**Interface element records:**
* * *

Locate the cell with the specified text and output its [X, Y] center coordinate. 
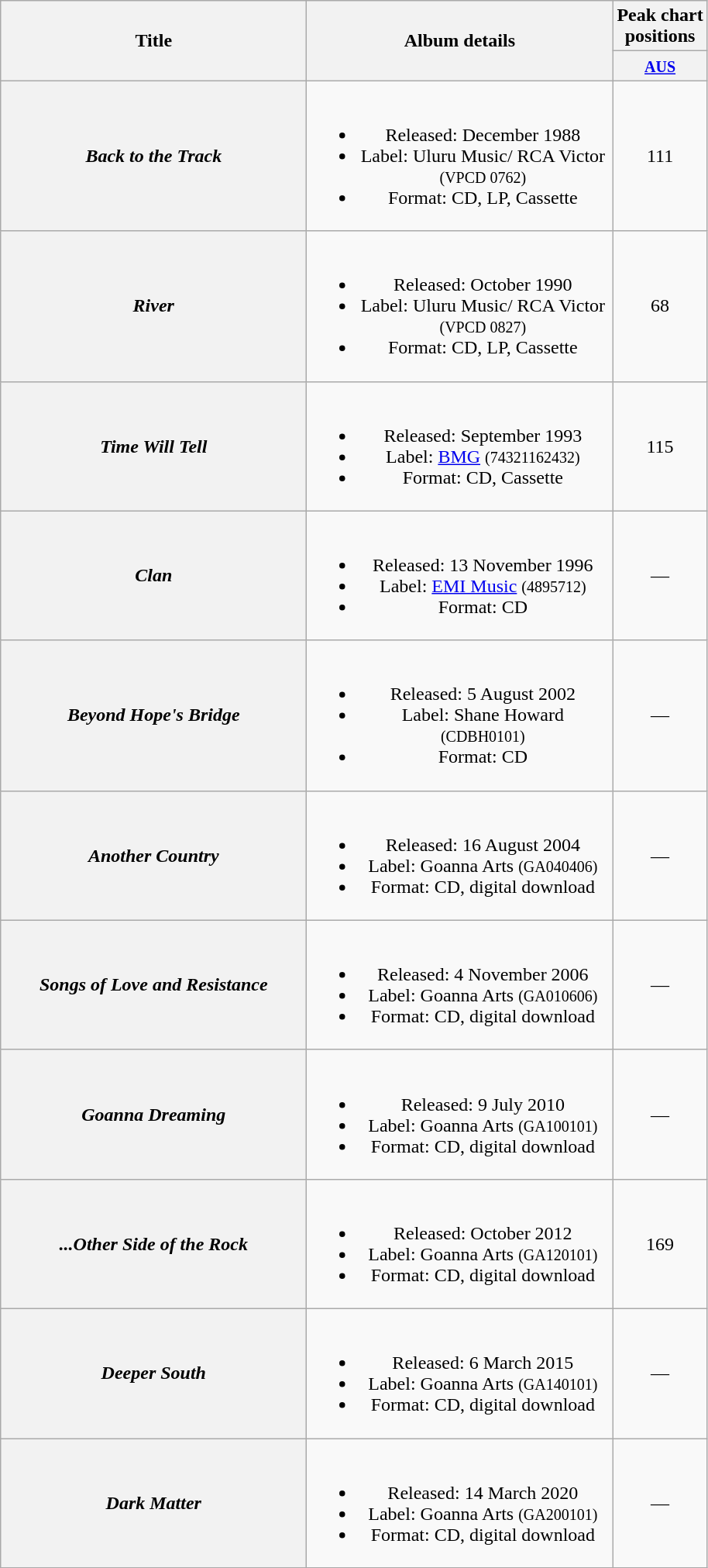
Released: 5 August 2002Label: Shane Howard (CDBH0101)Format: CD [460, 715]
Another Country [153, 855]
Released: 6 March 2015Label: Goanna Arts (GA140101)Format: CD, digital download [460, 1373]
Released: September 1993Label: BMG (74321162432)Format: CD, Cassette [460, 446]
68 [660, 306]
Beyond Hope's Bridge [153, 715]
Released: 9 July 2010Label: Goanna Arts (GA100101)Format: CD, digital download [460, 1114]
Released: December 1988Label: Uluru Music/ RCA Victor (VPCD 0762)Format: CD, LP, Cassette [460, 156]
Released: October 2012Label: Goanna Arts (GA120101)Format: CD, digital download [460, 1242]
Released: 16 August 2004Label: Goanna Arts (GA040406)Format: CD, digital download [460, 855]
Back to the Track [153, 156]
River [153, 306]
Released: 13 November 1996Label: EMI Music (4895712)Format: CD [460, 575]
Released: October 1990Label: Uluru Music/ RCA Victor (VPCD 0827)Format: CD, LP, Cassette [460, 306]
Peak chartpositions [660, 26]
111 [660, 156]
Goanna Dreaming [153, 1114]
115 [660, 446]
Album details [460, 40]
Title [153, 40]
Songs of Love and Resistance [153, 984]
Dark Matter [153, 1503]
AUS [660, 66]
Deeper South [153, 1373]
Time Will Tell [153, 446]
169 [660, 1242]
Released: 14 March 2020Label: Goanna Arts (GA200101)Format: CD, digital download [460, 1503]
Clan [153, 575]
...Other Side of the Rock [153, 1242]
Released: 4 November 2006Label: Goanna Arts (GA010606)Format: CD, digital download [460, 984]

* * *

**The task:**
Rewrite the items above with every "digital download" changed to "download" and nothing else altered. Omit the pictures.

**Solution for this exercise:**
Locate the cell with the specified text and output its [X, Y] center coordinate. 
Released: 5 August 2002Label: Shane Howard (CDBH0101)Format: CD [460, 715]
Another Country [153, 855]
Released: 6 March 2015Label: Goanna Arts (GA140101)Format: CD, download [460, 1373]
Released: September 1993Label: BMG (74321162432)Format: CD, Cassette [460, 446]
68 [660, 306]
Beyond Hope's Bridge [153, 715]
Released: 9 July 2010Label: Goanna Arts (GA100101)Format: CD, download [460, 1114]
Released: December 1988Label: Uluru Music/ RCA Victor (VPCD 0762)Format: CD, LP, Cassette [460, 156]
Released: October 2012Label: Goanna Arts (GA120101)Format: CD, download [460, 1242]
Released: 16 August 2004Label: Goanna Arts (GA040406)Format: CD, download [460, 855]
Back to the Track [153, 156]
River [153, 306]
Released: 13 November 1996Label: EMI Music (4895712)Format: CD [460, 575]
Released: October 1990Label: Uluru Music/ RCA Victor (VPCD 0827)Format: CD, LP, Cassette [460, 306]
Peak chartpositions [660, 26]
111 [660, 156]
Goanna Dreaming [153, 1114]
115 [660, 446]
Album details [460, 40]
Title [153, 40]
Songs of Love and Resistance [153, 984]
Dark Matter [153, 1503]
AUS [660, 66]
Deeper South [153, 1373]
Time Will Tell [153, 446]
169 [660, 1242]
Released: 14 March 2020Label: Goanna Arts (GA200101)Format: CD, download [460, 1503]
Clan [153, 575]
...Other Side of the Rock [153, 1242]
Released: 4 November 2006Label: Goanna Arts (GA010606)Format: CD, download [460, 984]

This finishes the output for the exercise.